[Before-and-after object listings]
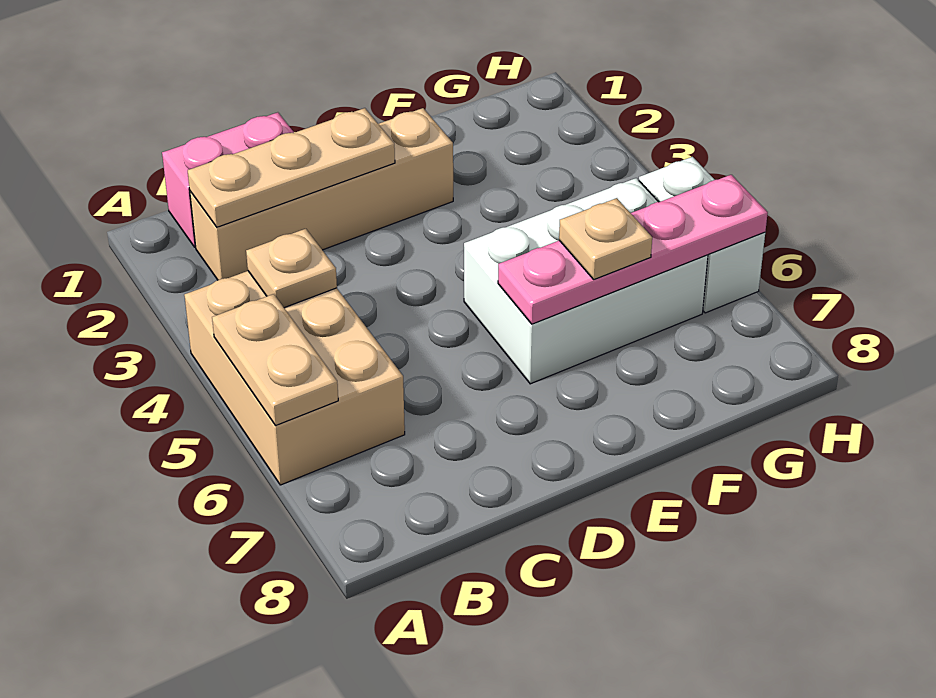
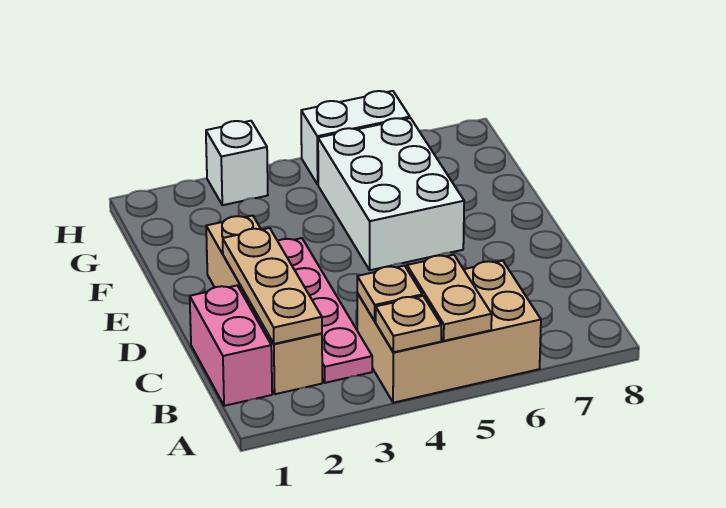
tan 1x2 plate [212,294,338,426] -> tan 1x2 plate turned to [407,255,492,341]
pink 1x4 plate [498,175,768,324] -> pink 1x4 plate moved to [278,238,372,383]
tan 1x1 plate [559,198,652,279] -> tan 1x1 plate moved to [376,296,441,352]
none -> white 1x1 brick [206,121,268,205]

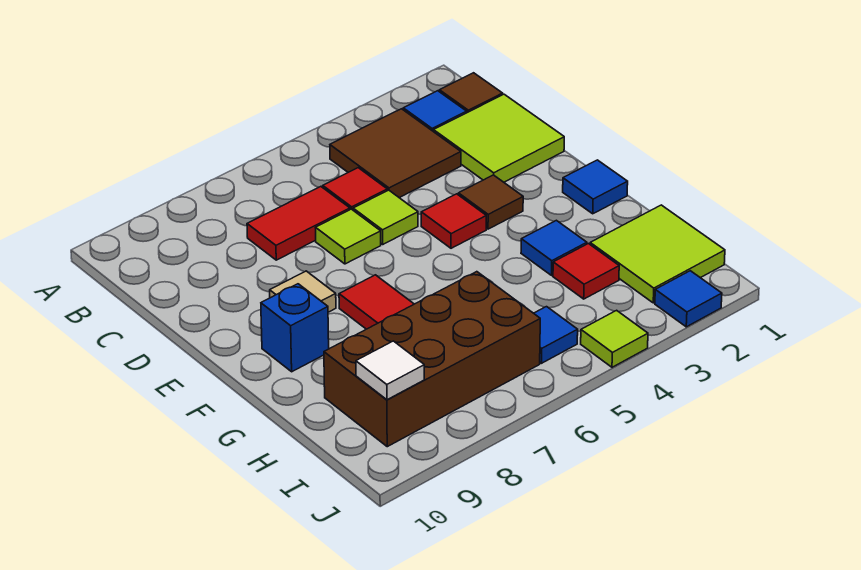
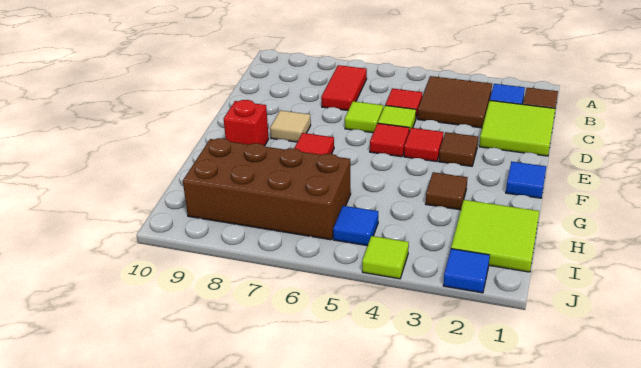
red 1x2 tile [247,187,350,260] -> red 1x2 tile turned to [321,65,367,110]
blue 1x1 brick [261,284,329,372] -> red 1x1 brick [224,100,269,146]
blue 1x1 tile [521,220,587,275] -> brown 1x1 tile [426,172,468,210]
red 1x1 tile [553,244,619,299] -> red 1x1 tile moved to [370,123,409,157]
white 1x1 tile [356,341,424,400] -> none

## PROBLEM DETAILS:
Above are the entries; write them out again exactly, omitting the pictures.

## RESPONSE TO THE EXERCISE:
tan 1x2 plate [212,294,338,426] -> tan 1x2 plate turned to [407,255,492,341]
pink 1x4 plate [498,175,768,324] -> pink 1x4 plate moved to [278,238,372,383]
tan 1x1 plate [559,198,652,279] -> tan 1x1 plate moved to [376,296,441,352]
none -> white 1x1 brick [206,121,268,205]

red 1x2 tile [247,187,350,260] -> red 1x2 tile turned to [321,65,367,110]
blue 1x1 brick [261,284,329,372] -> red 1x1 brick [224,100,269,146]
blue 1x1 tile [521,220,587,275] -> brown 1x1 tile [426,172,468,210]
red 1x1 tile [553,244,619,299] -> red 1x1 tile moved to [370,123,409,157]
white 1x1 tile [356,341,424,400] -> none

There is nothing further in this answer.